Dataset entries
++++++++++++++++++++
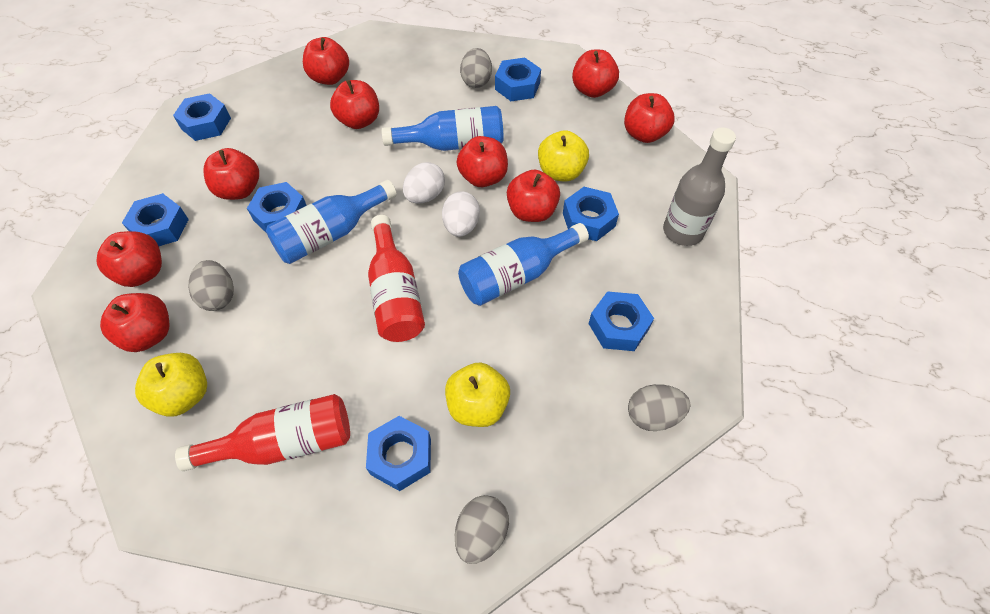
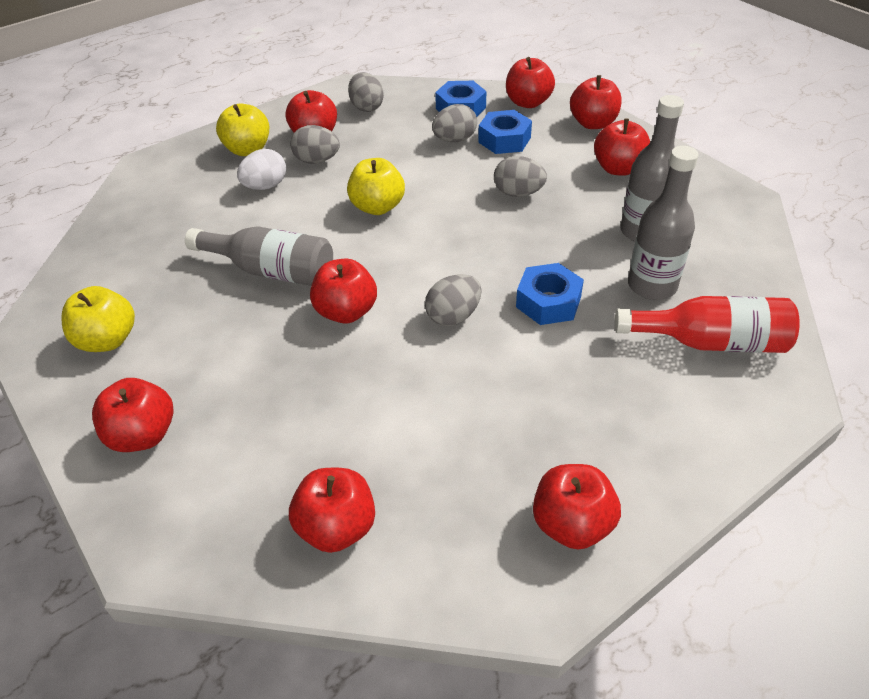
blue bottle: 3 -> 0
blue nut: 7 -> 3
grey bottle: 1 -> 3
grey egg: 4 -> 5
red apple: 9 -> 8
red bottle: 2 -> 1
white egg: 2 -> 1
++++++++++++++++++++
Activity
All lines from the one with "blue nut: 7 -> 3" through the final line of the listing above are to be restated word for word; the lines before it are left out.

Response box
blue nut: 7 -> 3
grey bottle: 1 -> 3
grey egg: 4 -> 5
red apple: 9 -> 8
red bottle: 2 -> 1
white egg: 2 -> 1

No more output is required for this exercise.